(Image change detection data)
☆ ☆ ☆ ☆ ☆ ☆ ☆

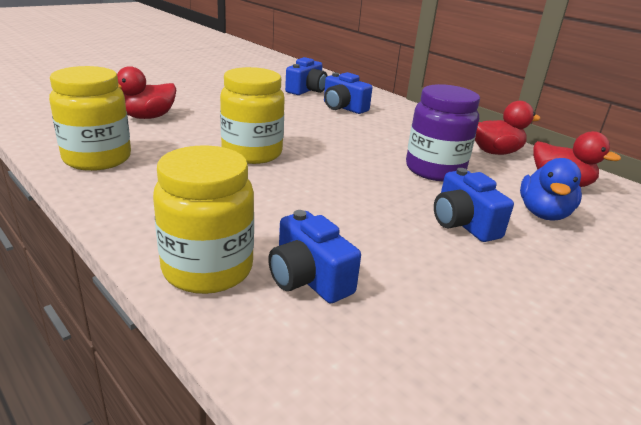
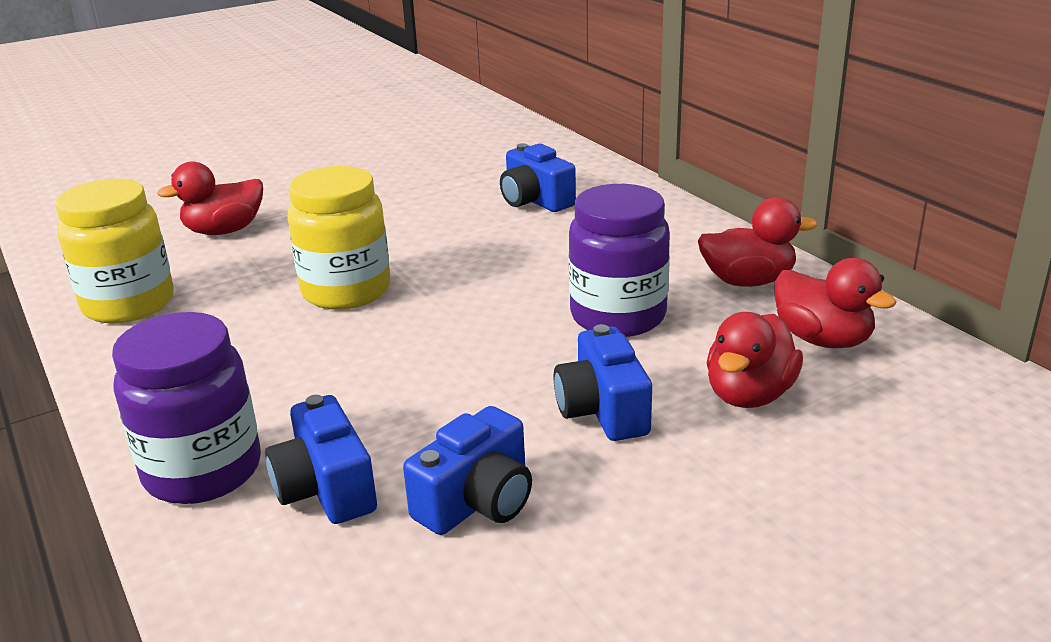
camera: 15 degrees right, 0 degrees up
(207, 269) = (203, 471): yellow jar -> purple jar
(306, 90) = (493, 168): blue camera -> blue camera (477, 501)
(543, 214) = (749, 395): blue duck -> red duck

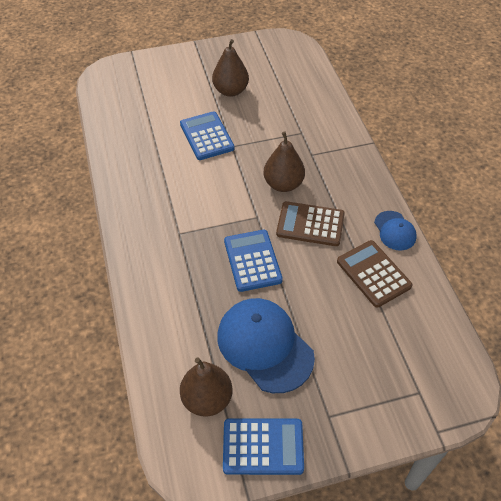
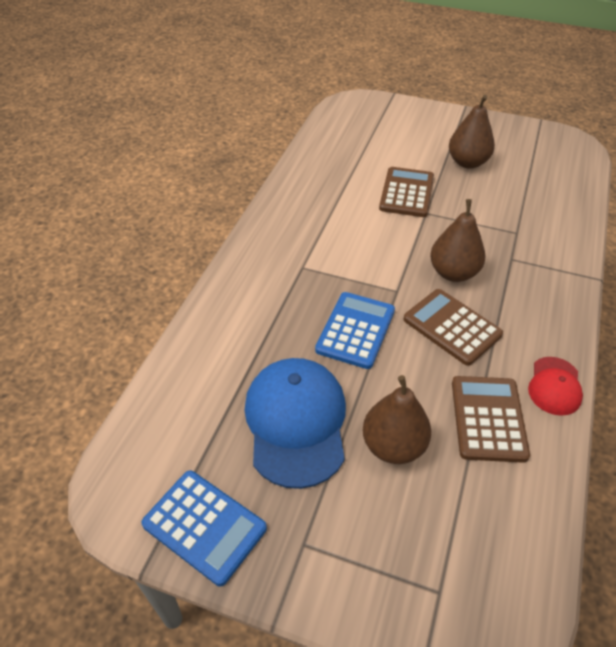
camera: 35 degrees right, 5 degrees down
(207, 136) = (407, 193): blue calculator -> brown calculator
(207, 399) = (192, 439): brown pear -> brown pear (393, 445)
(395, 231) = (554, 386): blue cap -> red cap

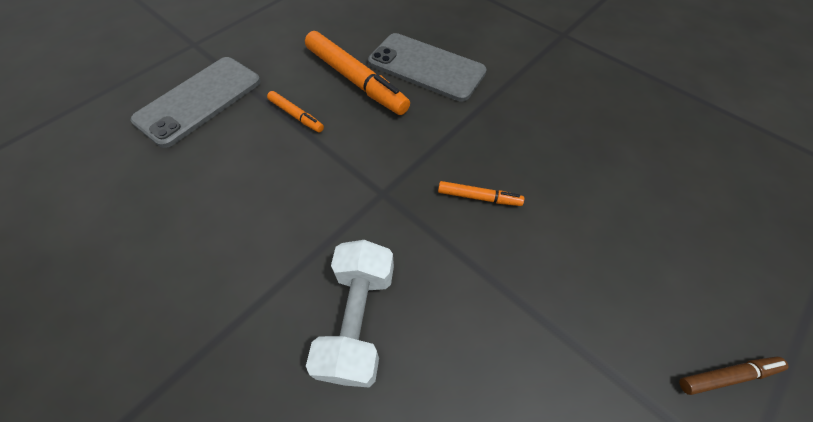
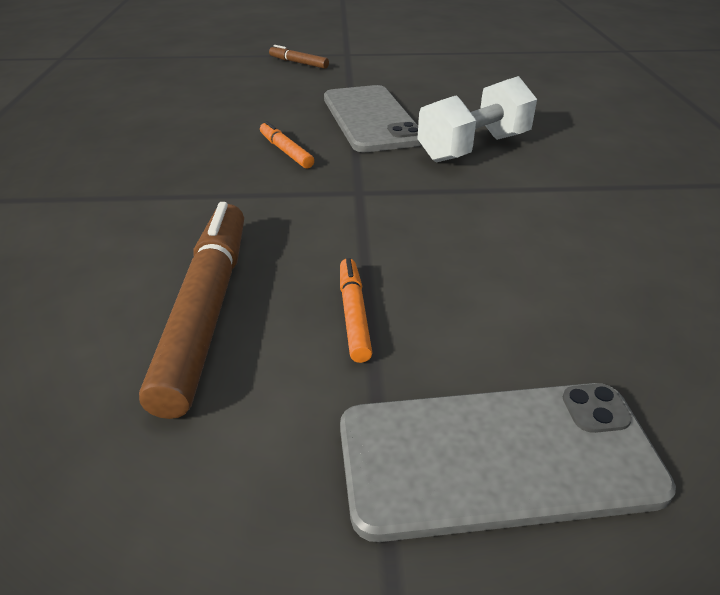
camera: 135 degrees left, 20 degrees down
(356, 80) = (206, 310): orange marker -> brown marker
(426, 67) = (100, 266): grey phone -> grey phone (371, 119)

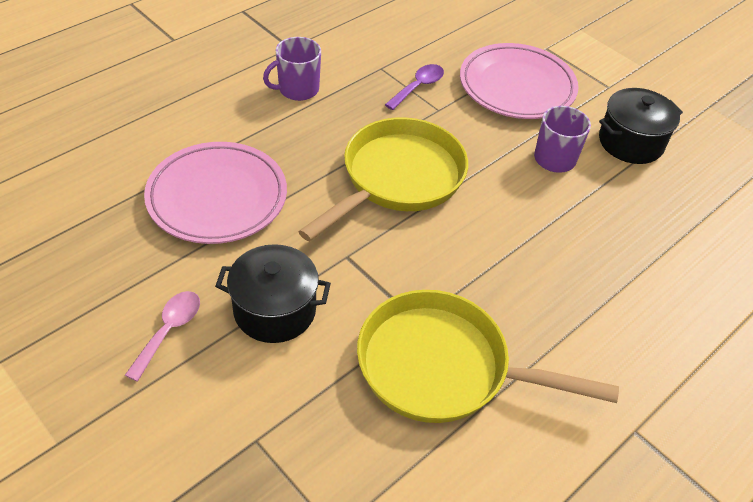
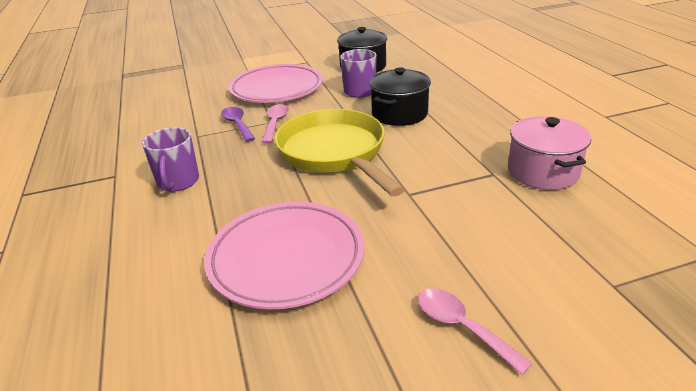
camera: 60 degrees left, 15 degrees down
(275, 310) = (457, 246): black pot -> black pot (399, 114)
(435, 114) = (275, 123): none -> pink spoon
(443, 367) = (542, 172): yellow pan -> pink pot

☆ ☆ ☆ ☆ ☆ ☆ ☆

» **Exercise aim**
Your answer must be an exact copy of the lines above, from the line that contains "(426, 67) = (100, 266): grey" through the final line, with no pictures in it.

» **Answer**
(426, 67) = (100, 266): grey phone -> grey phone (371, 119)

camera: 60 degrees left, 15 degrees down
(275, 310) = (457, 246): black pot -> black pot (399, 114)
(435, 114) = (275, 123): none -> pink spoon
(443, 367) = (542, 172): yellow pan -> pink pot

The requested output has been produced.